Task to complete: Wherever a line below holds the word "yellow", copy that line.

Records for this exercise:
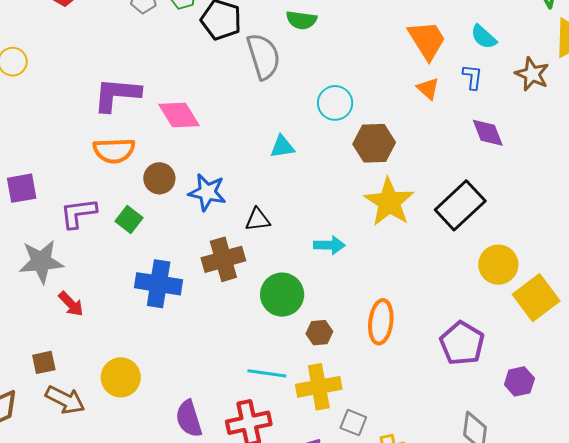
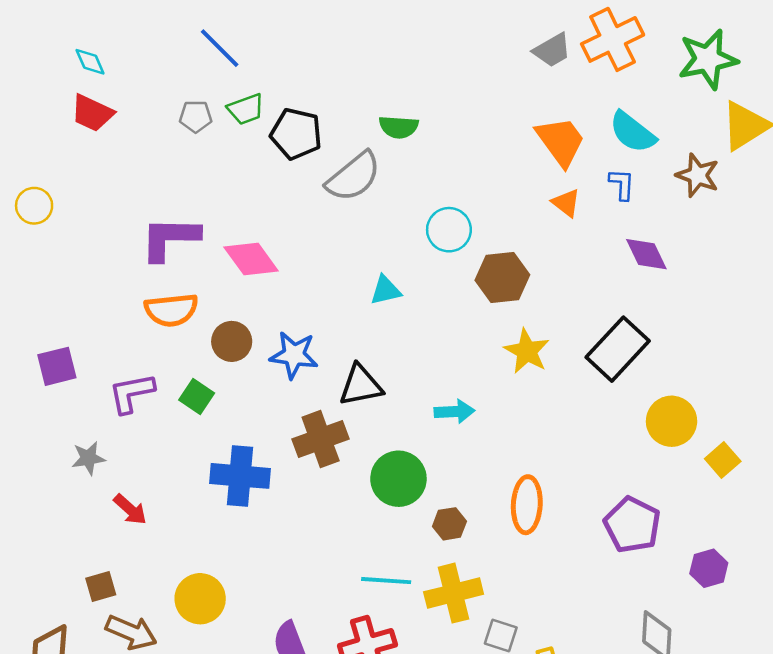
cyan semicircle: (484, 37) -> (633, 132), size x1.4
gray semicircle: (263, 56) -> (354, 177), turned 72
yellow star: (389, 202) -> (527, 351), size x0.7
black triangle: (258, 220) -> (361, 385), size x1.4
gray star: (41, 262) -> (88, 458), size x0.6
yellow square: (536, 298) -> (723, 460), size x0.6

...

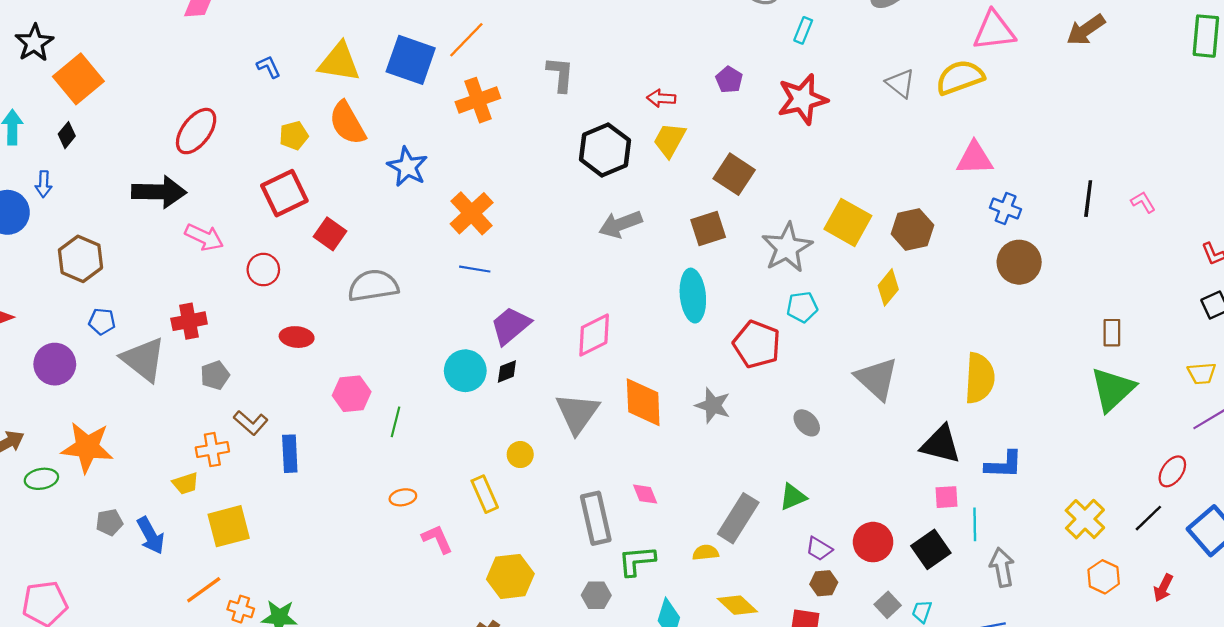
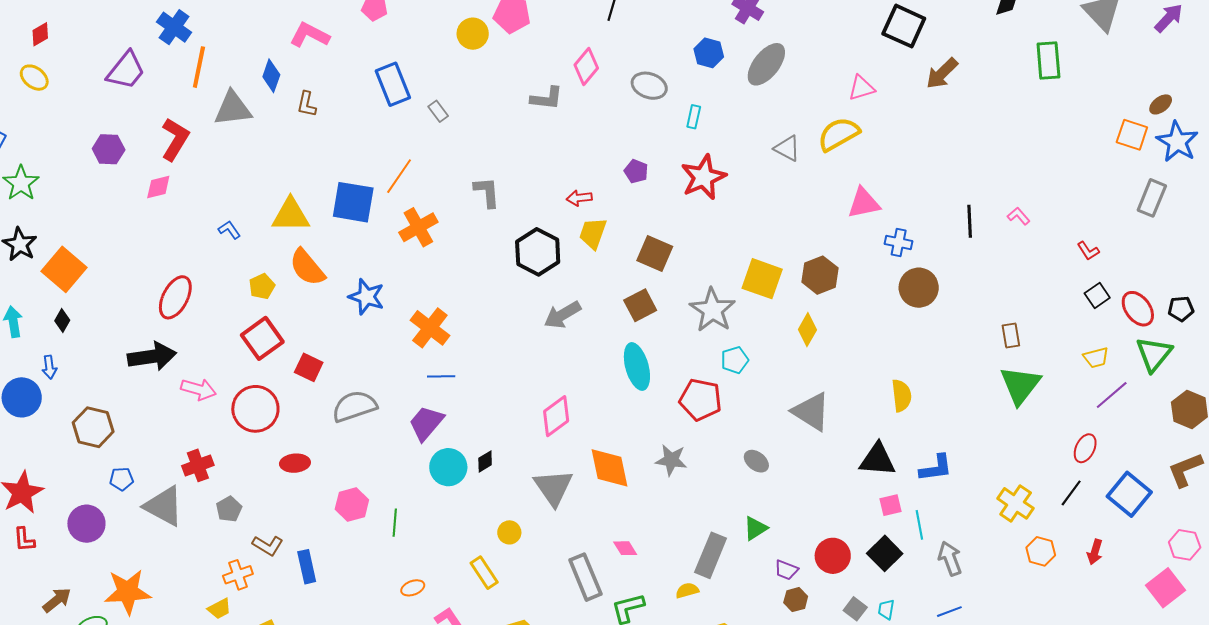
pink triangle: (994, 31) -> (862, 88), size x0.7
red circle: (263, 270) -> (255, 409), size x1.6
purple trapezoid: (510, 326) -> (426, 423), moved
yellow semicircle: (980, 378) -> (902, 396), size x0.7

---

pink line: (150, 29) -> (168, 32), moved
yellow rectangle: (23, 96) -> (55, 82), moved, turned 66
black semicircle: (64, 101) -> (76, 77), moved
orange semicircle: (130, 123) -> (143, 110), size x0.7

Response below:
yellow star: (389, 202) -> (527, 351), size x0.7
yellow square: (536, 298) -> (723, 460), size x0.6
yellow semicircle: (980, 378) -> (902, 396), size x0.7
yellow rectangle: (23, 96) -> (55, 82), moved, turned 66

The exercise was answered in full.